Don't include any picture when you restate the data word for word.

** Data for processing follows **

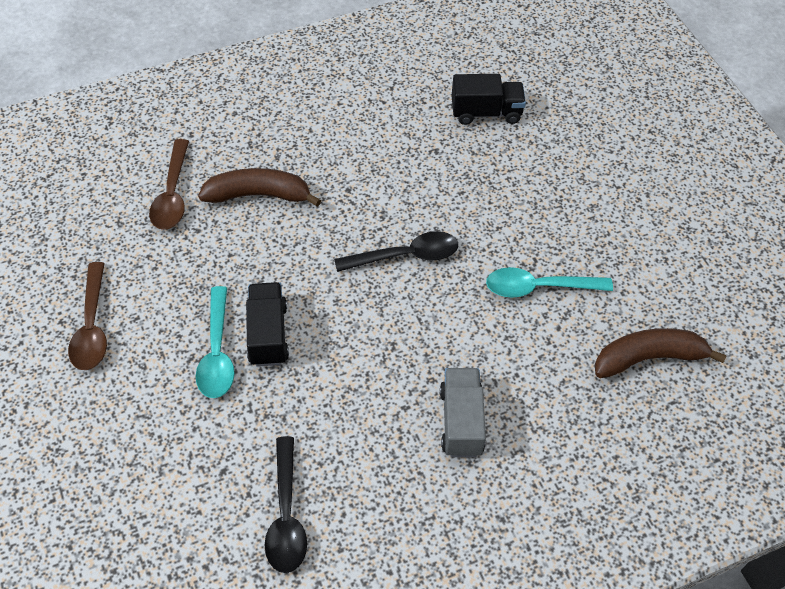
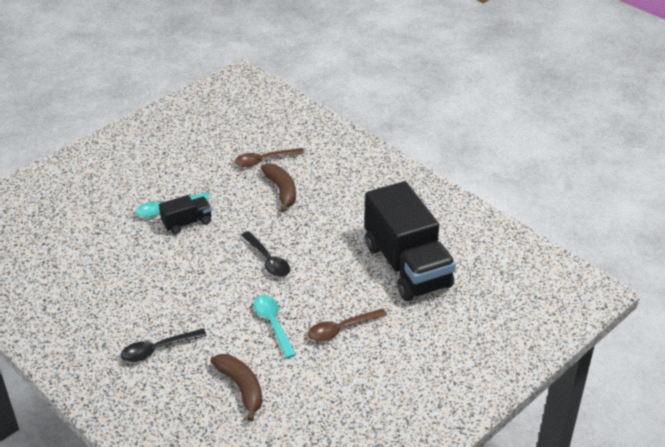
camera: 70 degrees right, 15 degrees down
(92, 326) = (165, 162): brown spoon -> brown spoon (341, 329)
(286, 515) = (79, 262): black spoon -> black spoon (158, 349)
(461, 421) = (160, 313): grey truck -> none
(486, 112) = (407, 266): black truck -> black truck, size x2.20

** End of Data for processing **

◆ Exercise output ◆
camera: 70 degrees right, 15 degrees down
(92, 326) = (165, 162): brown spoon -> brown spoon (341, 329)
(286, 515) = (79, 262): black spoon -> black spoon (158, 349)
(461, 421) = (160, 313): grey truck -> none
(486, 112) = (407, 266): black truck -> black truck, size x2.20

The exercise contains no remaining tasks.